» Records provided
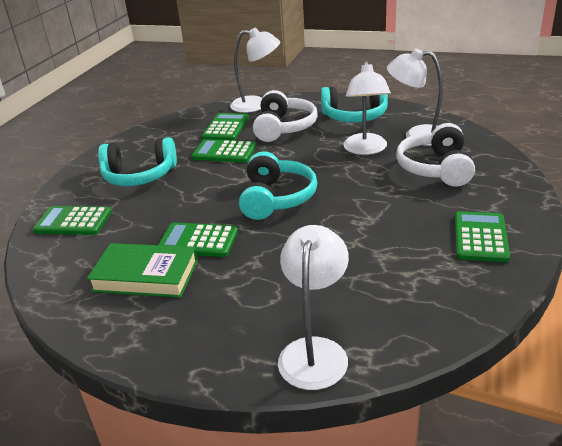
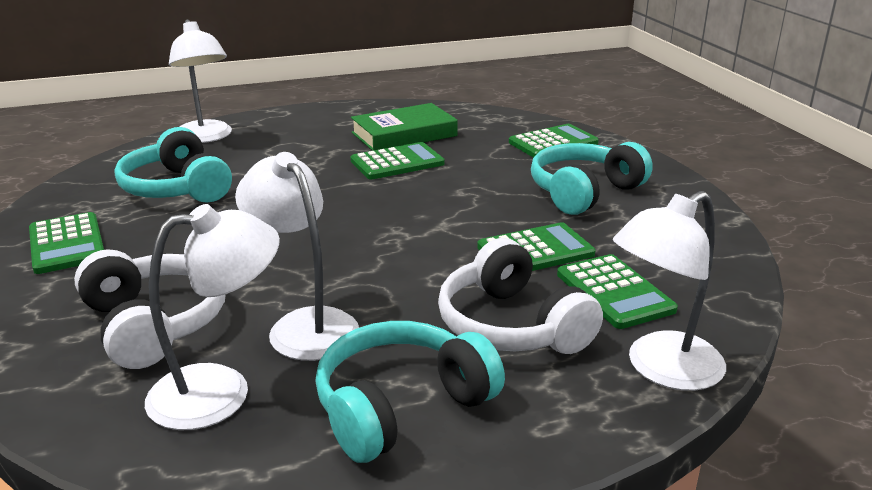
camera: 140 degrees right, 5 degrees down
(276, 198) = (366, 216): turquoise headphones -> turquoise headphones (177, 188)

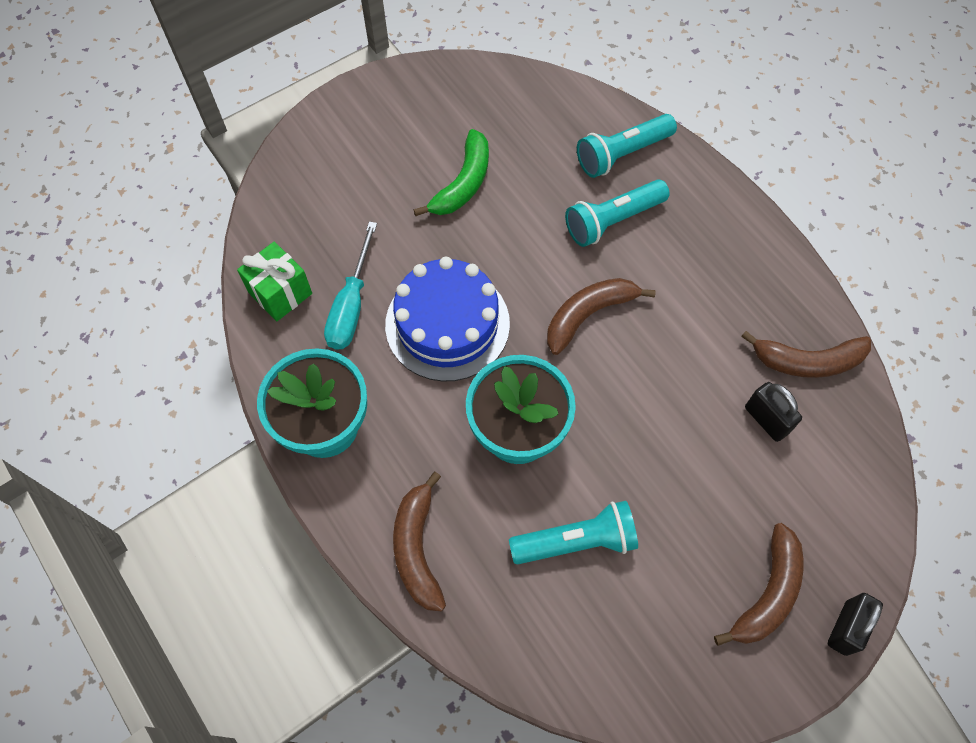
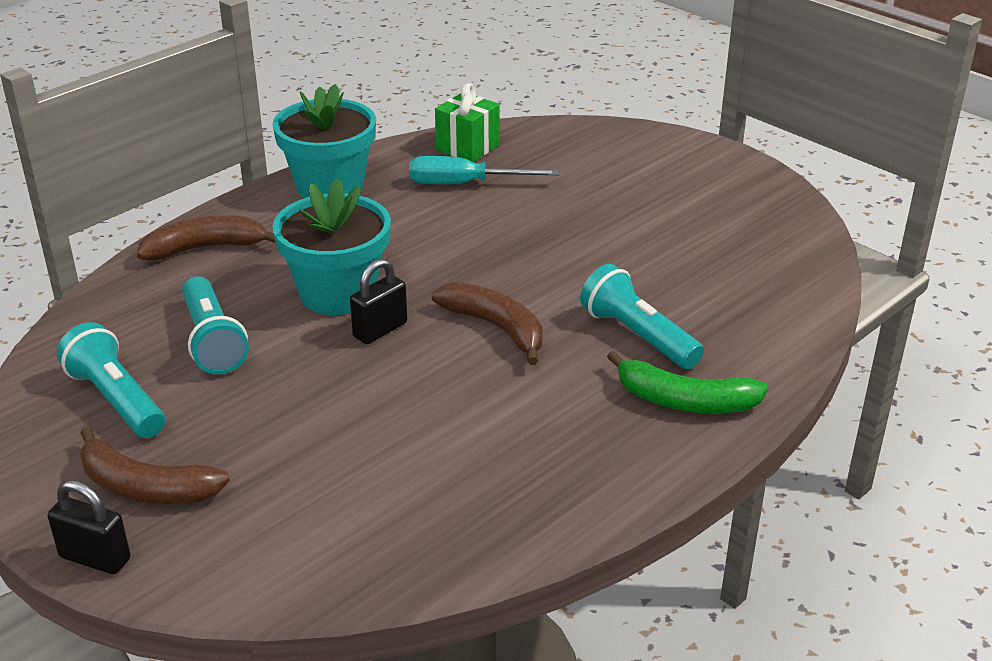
camera: 80 degrees right, 30 degrees down
(447, 324) = (458, 239): blue cake -> none
(463, 183) = (643, 230): green banana -> green banana (684, 401)
(622, 154) = (745, 336): turquoise flashlight -> turquoise flashlight (117, 399)
(766, 420) = (380, 478): black padlock -> black padlock (380, 330)
(807, 361) = (476, 515): brown banana -> none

» Exercise instructions
Find each line in the records holding the string "camera" and show it.

» Your solution
camera: 140 degrees right, 5 degrees down
camera: 80 degrees right, 30 degrees down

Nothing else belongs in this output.